→ Activity: From the records below, copy out exactly the lines from the one containing "(156, 170) = (175, 123): blue" to the one containing "(271, 241) = (361, 161): white", both included. Add nothing else.

→ Records for the task:
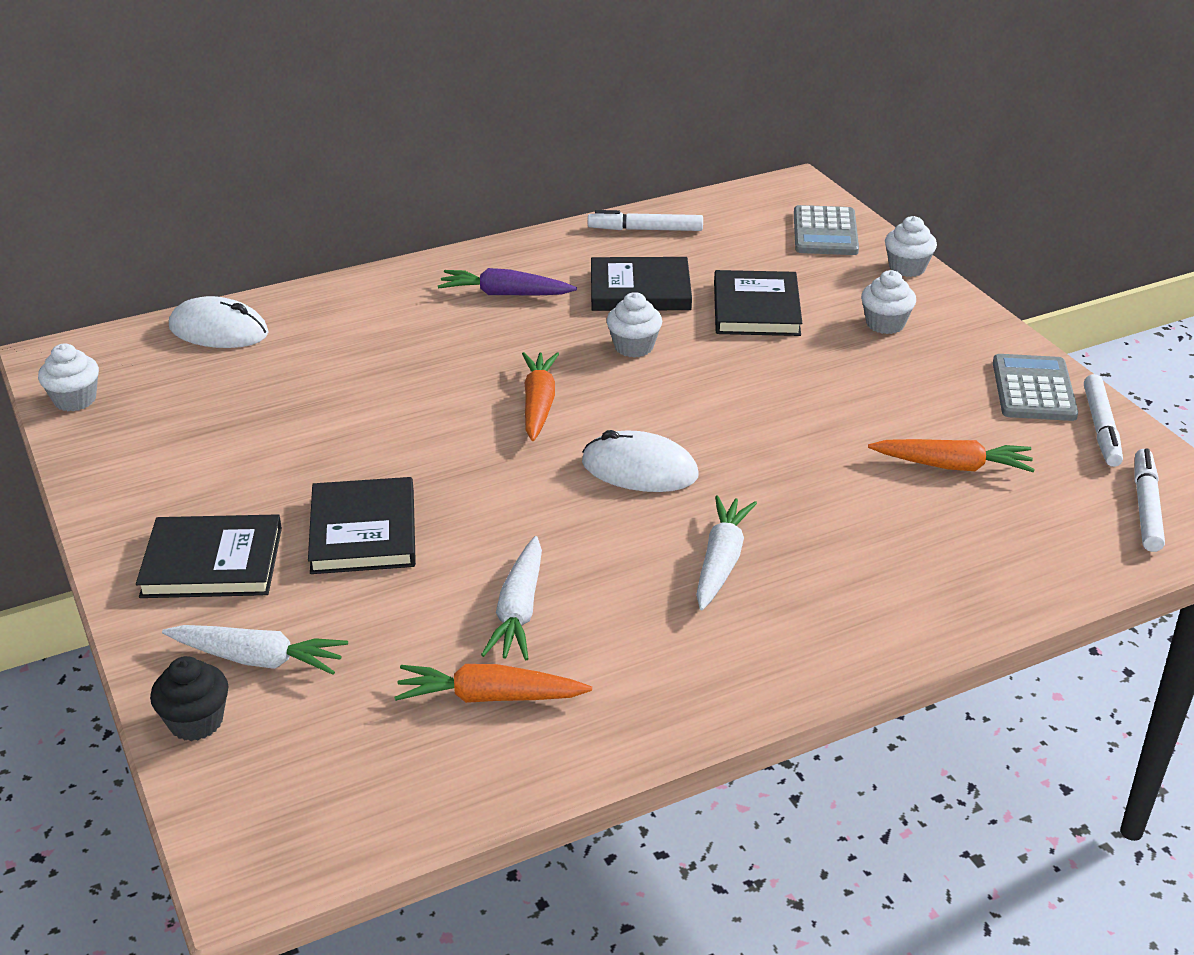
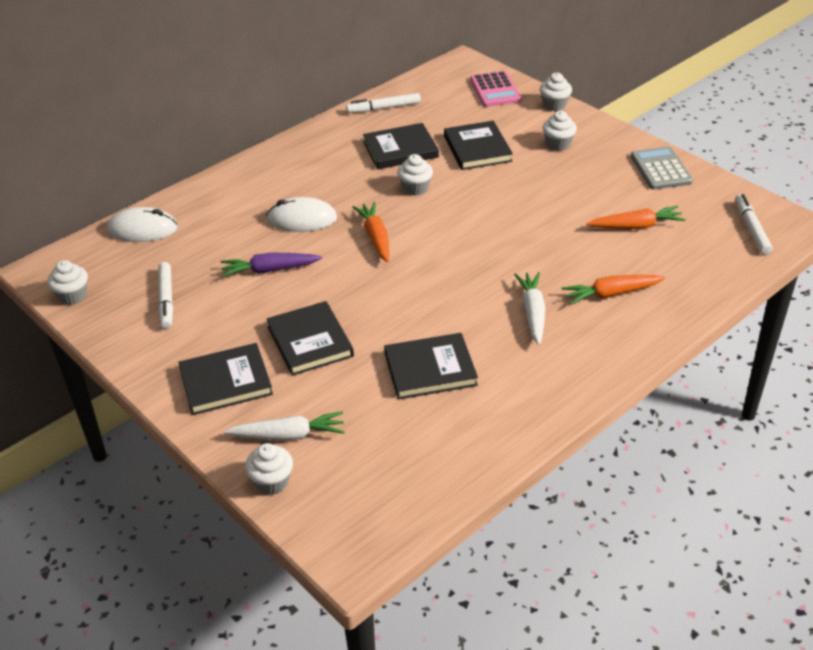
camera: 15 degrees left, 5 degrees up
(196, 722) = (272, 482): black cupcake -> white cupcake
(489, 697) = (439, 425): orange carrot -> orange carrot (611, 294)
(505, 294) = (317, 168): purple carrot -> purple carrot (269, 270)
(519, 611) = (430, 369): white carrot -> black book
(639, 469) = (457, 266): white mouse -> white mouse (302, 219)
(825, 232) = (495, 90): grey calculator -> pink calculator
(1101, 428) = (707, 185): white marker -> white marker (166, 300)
* * *
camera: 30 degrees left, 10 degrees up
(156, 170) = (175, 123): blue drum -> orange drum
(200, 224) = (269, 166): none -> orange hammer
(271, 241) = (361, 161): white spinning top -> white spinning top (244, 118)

→ Exercise response:
(156, 170) = (175, 123): blue drum -> orange drum
(200, 224) = (269, 166): none -> orange hammer
(271, 241) = (361, 161): white spinning top -> white spinning top (244, 118)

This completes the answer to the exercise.